(Work order): The lines to find are those in the entries that hold the word "diamond"; copy every one of them.

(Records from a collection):

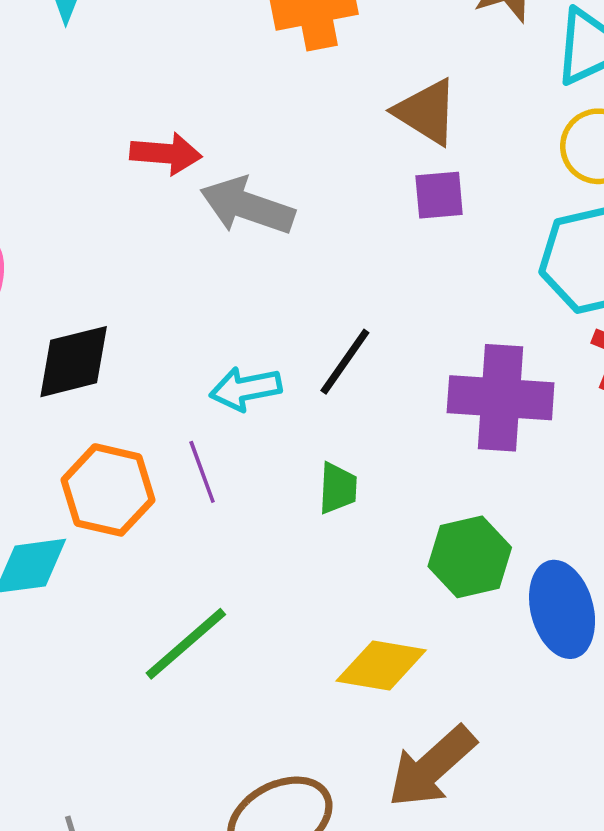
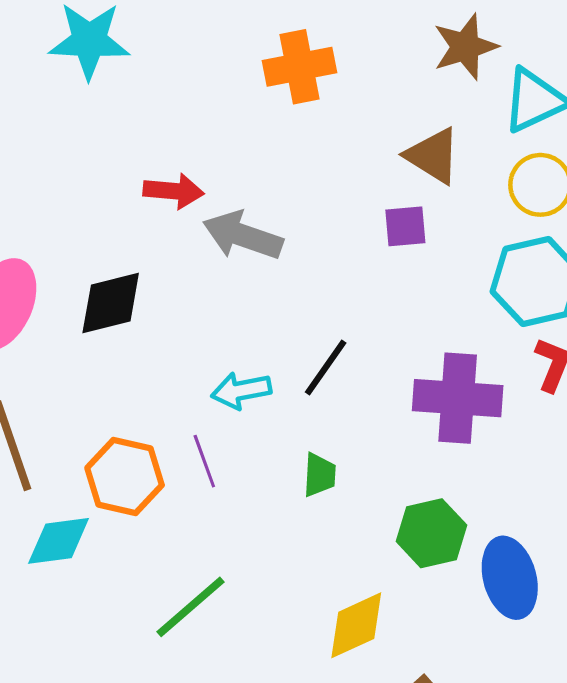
brown triangle: (426, 112) -> (433, 156), moved
black diamond: (74, 362) -> (111, 303), moved
yellow diamond: (381, 665) -> (356, 625), turned -34

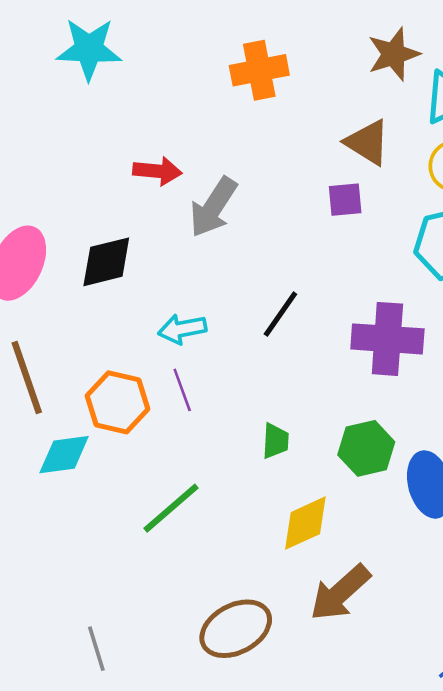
gray arrow: (243, 235) -> (213, 207), turned -76
cyan arrow: (241, 391) -> (182, 329), moved
green trapezoid: (319, 475) -> (275, 441), moved

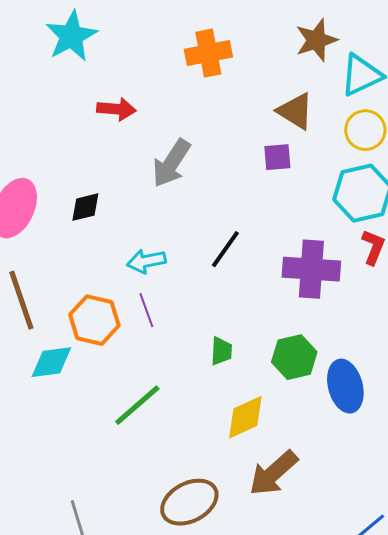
cyan star: (89, 49) -> (71, 36), turned -30
red arrow: (157, 171) -> (116, 109), moved
black diamond: (106, 262) -> (85, 207), size x0.7

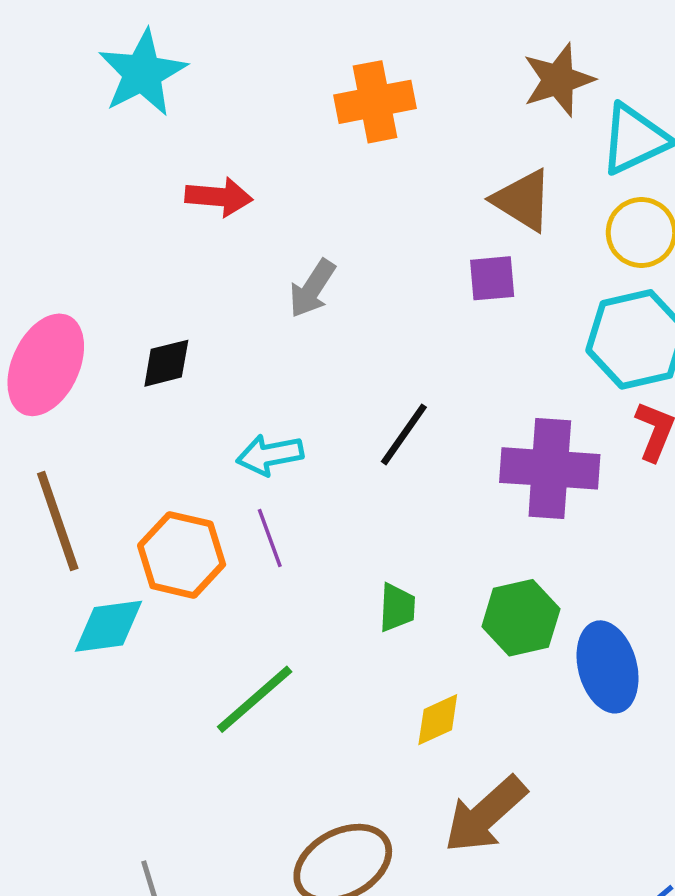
gray arrow: (171, 163) -> (312, 289), size x0.7
yellow diamond: (245, 417) -> (438, 720), size x0.7

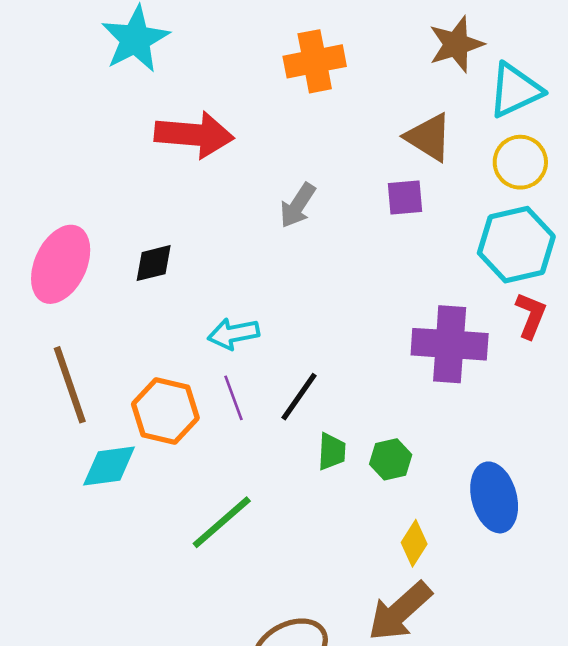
red arrow: (219, 197) -> (194, 135), size x1.5
gray arrow: (312, 289) -> (298, 205), moved
black line: (404, 434) -> (299, 397), moved
green hexagon: (521, 618) -> (391, 459), moved, size x0.7
yellow diamond: (438, 720) -> (414, 543), moved, turned -33

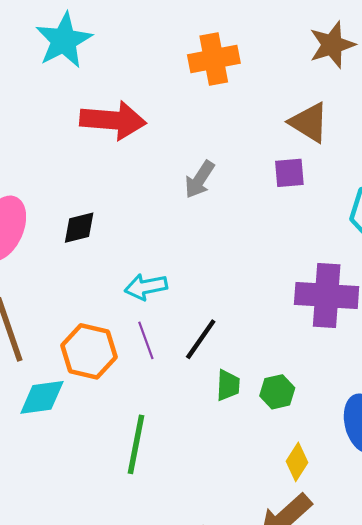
green line: (222, 522) -> (136, 444), turned -38

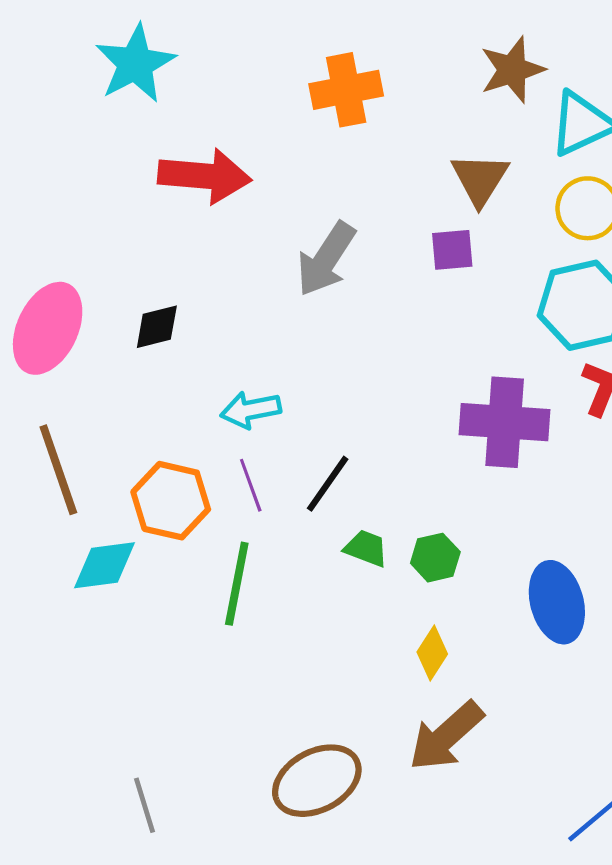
brown triangle: (309, 123) -> (480, 179), turned 30
gray arrow: (200, 179) -> (326, 259), size x1.4
green trapezoid: (228, 385) -> (366, 548), turned -72
green line: (136, 444) -> (237, 584), moved
yellow diamond: (297, 462) -> (432, 653), moved

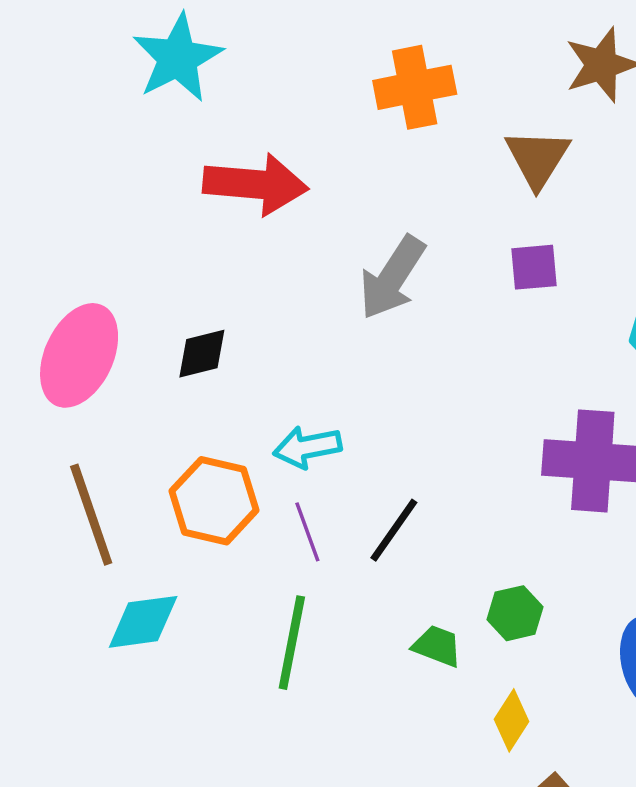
brown triangle: (480, 179) -> (537, 158), moved
orange hexagon: (171, 501) -> (214, 501), moved
green trapezoid: (366, 548) -> (437, 646), moved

(Exercise output):
black diamond: (74, 362) -> (111, 303), moved
yellow diamond: (381, 665) -> (356, 625), turned -34
black diamond: (106, 262) -> (85, 207), size x0.7
yellow diamond: (245, 417) -> (438, 720), size x0.7
yellow diamond: (438, 720) -> (414, 543), moved, turned -33
yellow diamond: (297, 462) -> (432, 653), moved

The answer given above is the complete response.